**PROBLEM TO SOLVE:** Your answer must consist of every line from the data below that includes the word "camera".

══════

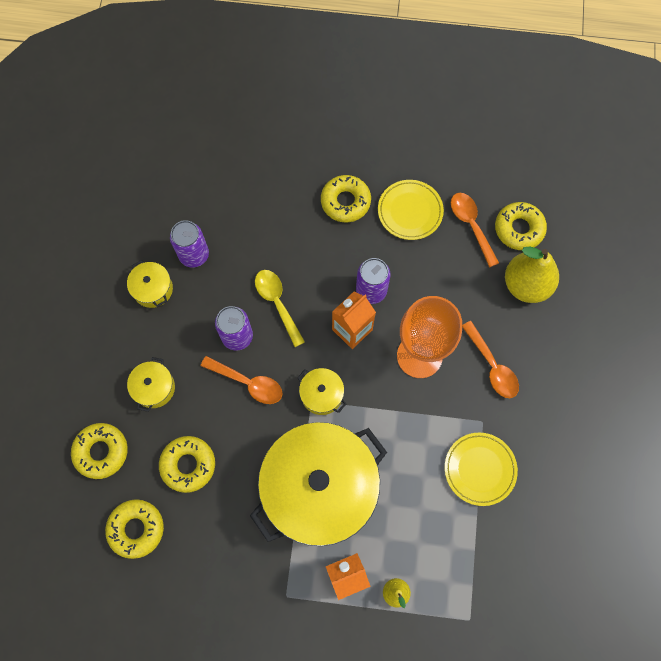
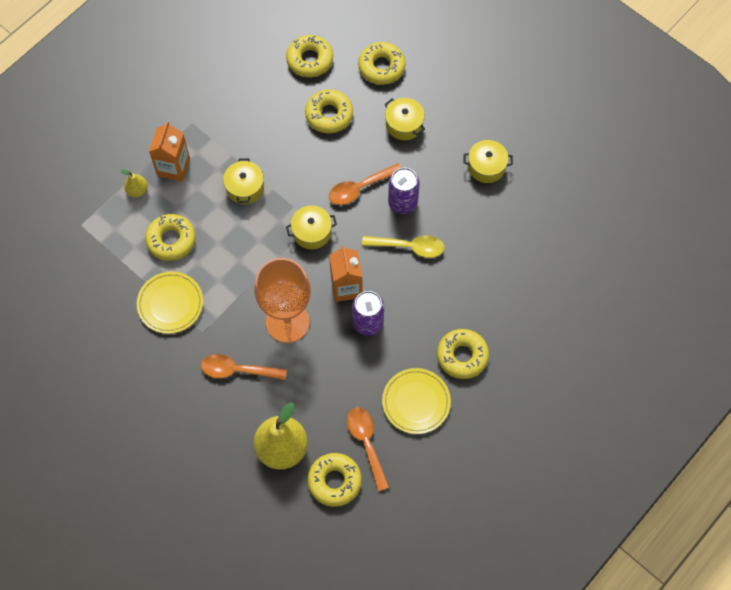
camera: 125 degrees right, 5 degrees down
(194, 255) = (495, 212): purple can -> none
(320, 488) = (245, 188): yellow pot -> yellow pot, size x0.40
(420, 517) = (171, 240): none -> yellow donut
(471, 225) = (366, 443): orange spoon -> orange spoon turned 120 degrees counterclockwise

══════

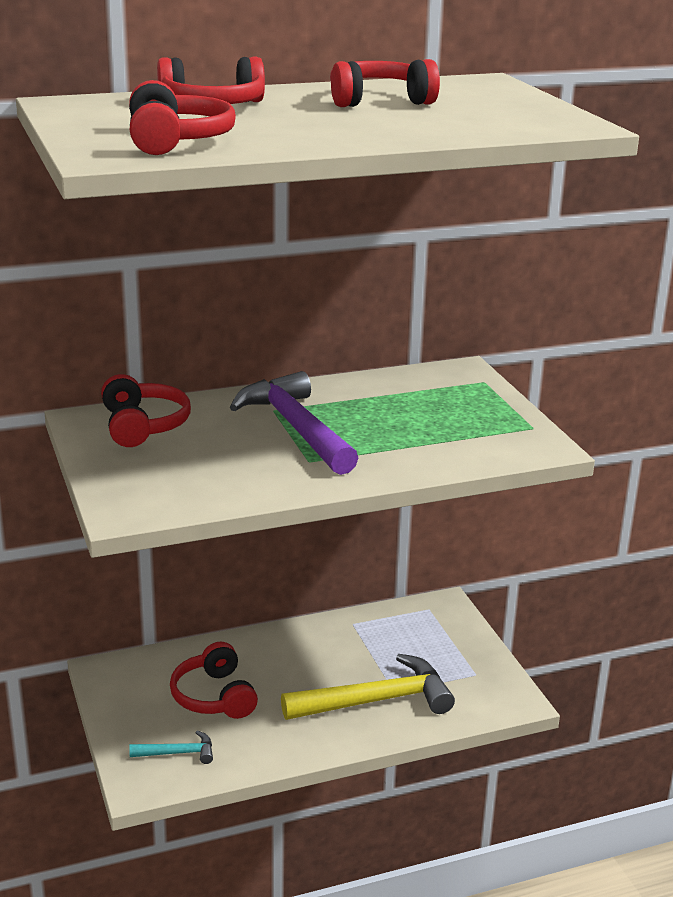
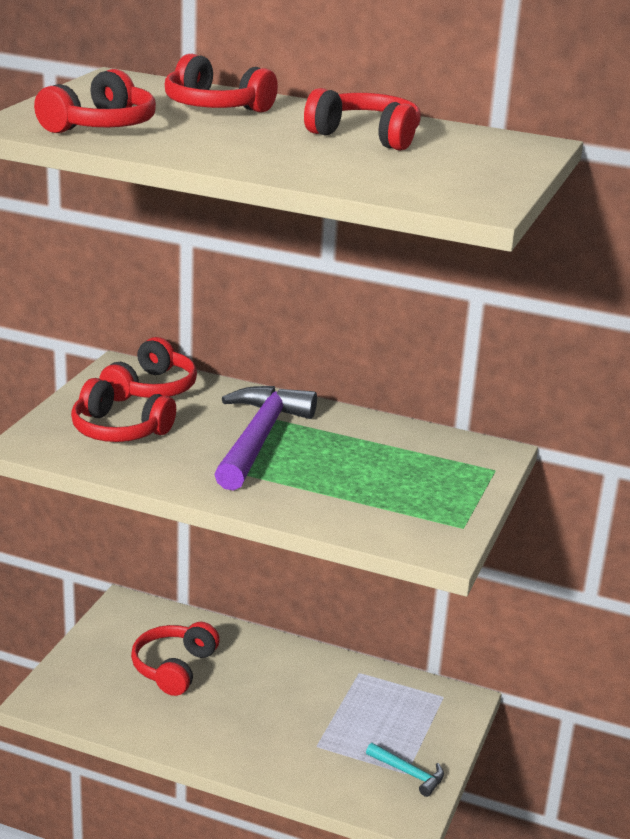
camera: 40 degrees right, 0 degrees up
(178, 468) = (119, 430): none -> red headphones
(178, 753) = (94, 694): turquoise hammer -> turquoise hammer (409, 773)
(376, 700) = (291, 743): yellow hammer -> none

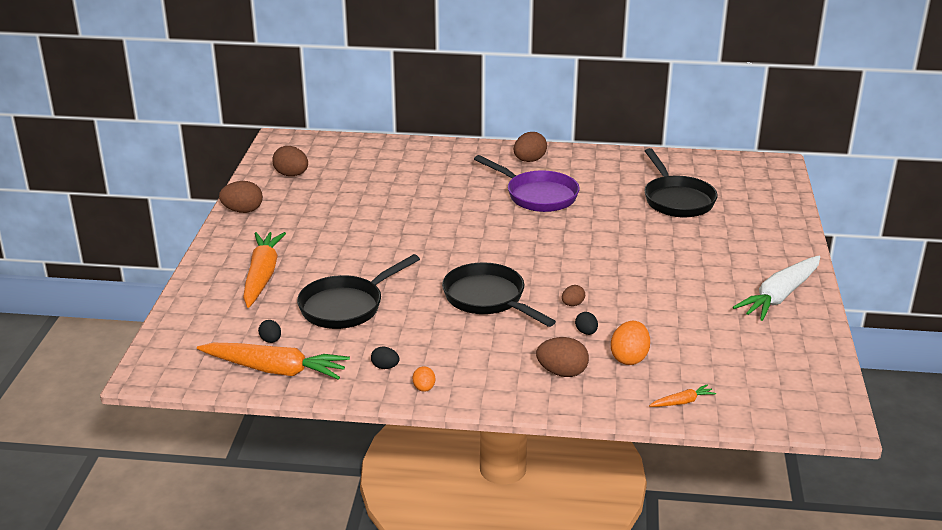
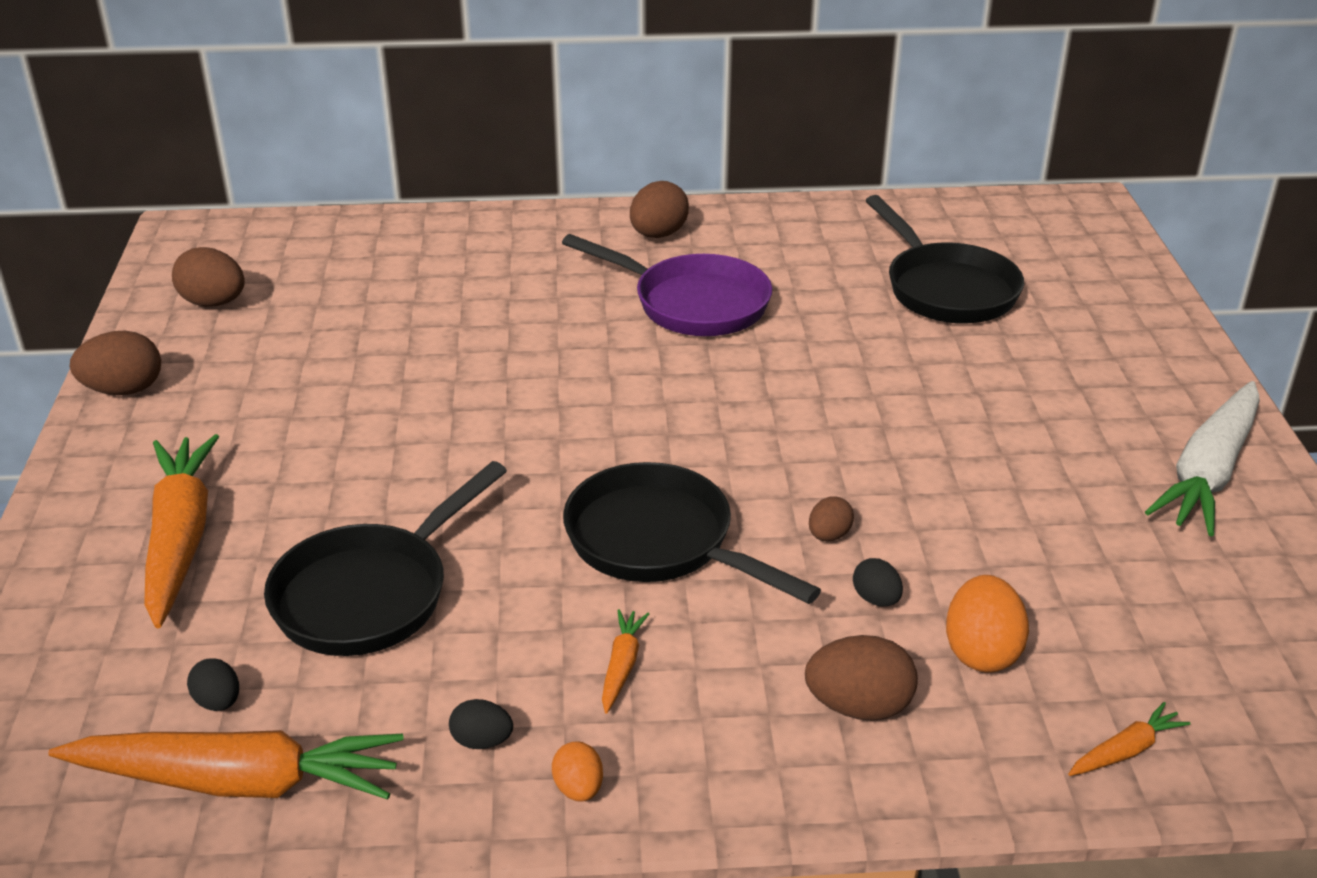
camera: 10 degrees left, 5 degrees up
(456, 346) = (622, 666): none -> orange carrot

══════

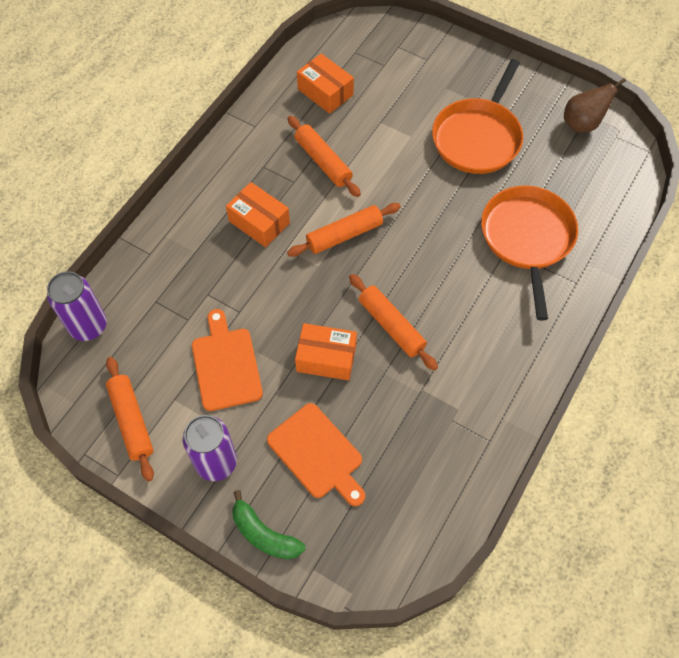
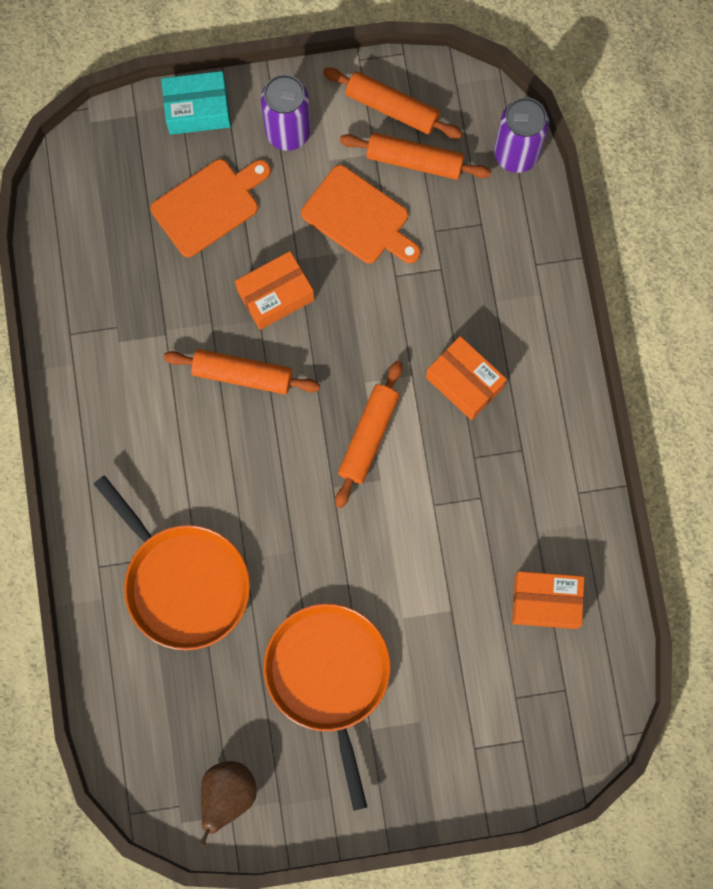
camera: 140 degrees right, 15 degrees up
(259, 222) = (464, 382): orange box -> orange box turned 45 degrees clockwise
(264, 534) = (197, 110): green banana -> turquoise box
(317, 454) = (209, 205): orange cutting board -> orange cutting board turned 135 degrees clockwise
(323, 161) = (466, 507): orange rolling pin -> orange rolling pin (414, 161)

══════

**EXERCISE SOLUTION:**
camera: 125 degrees right, 5 degrees down
camera: 40 degrees right, 0 degrees up
camera: 10 degrees left, 5 degrees up
camera: 140 degrees right, 15 degrees up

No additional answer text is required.